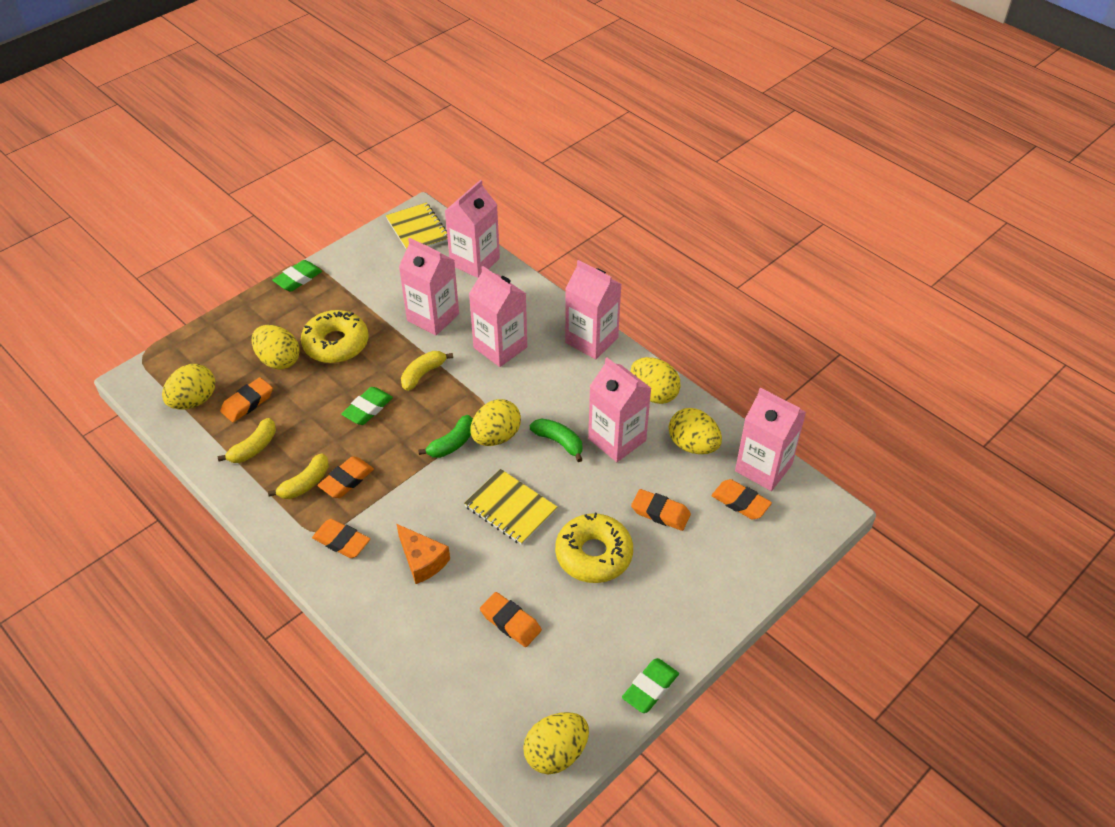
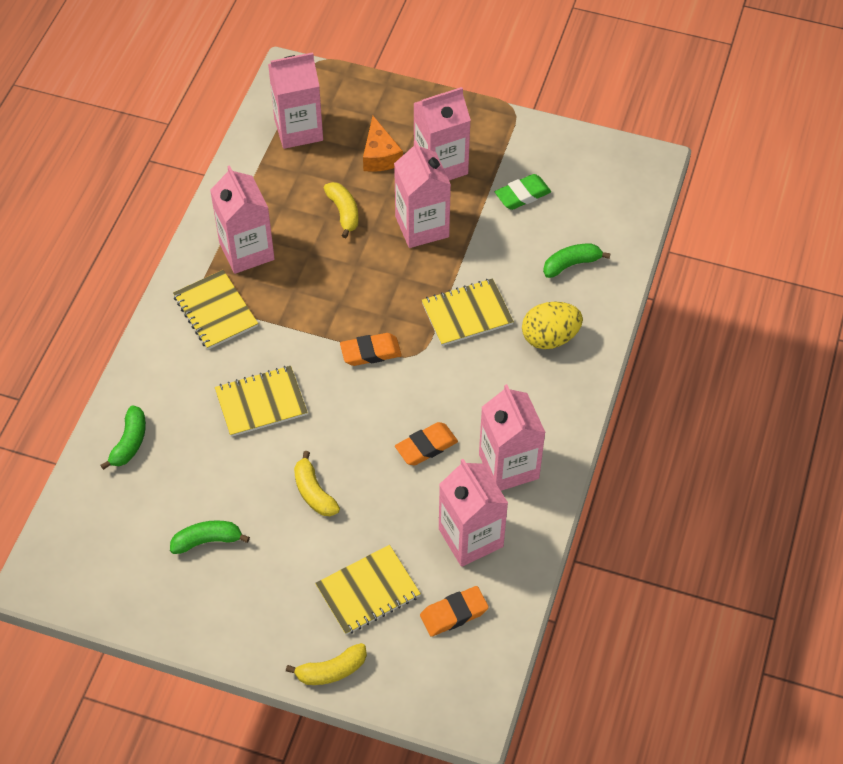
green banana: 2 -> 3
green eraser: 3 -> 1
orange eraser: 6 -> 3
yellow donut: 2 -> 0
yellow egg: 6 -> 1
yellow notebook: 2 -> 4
----------
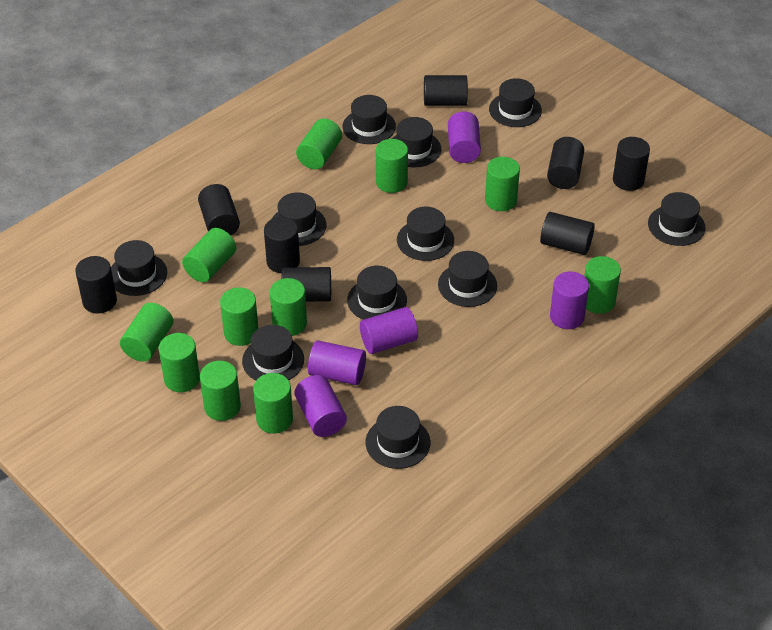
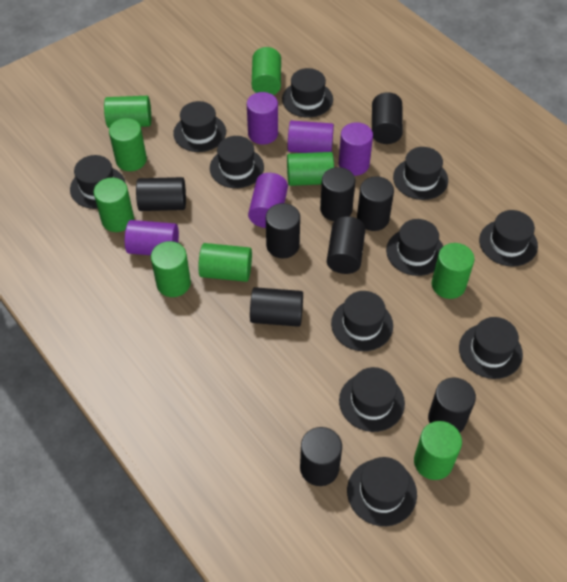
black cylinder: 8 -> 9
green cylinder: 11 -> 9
----------
▶ _TASK DETAILS_
Where a line of the listing holds "cylinder", show that line.

▶ _RESULT_
black cylinder: 8 -> 9
green cylinder: 11 -> 9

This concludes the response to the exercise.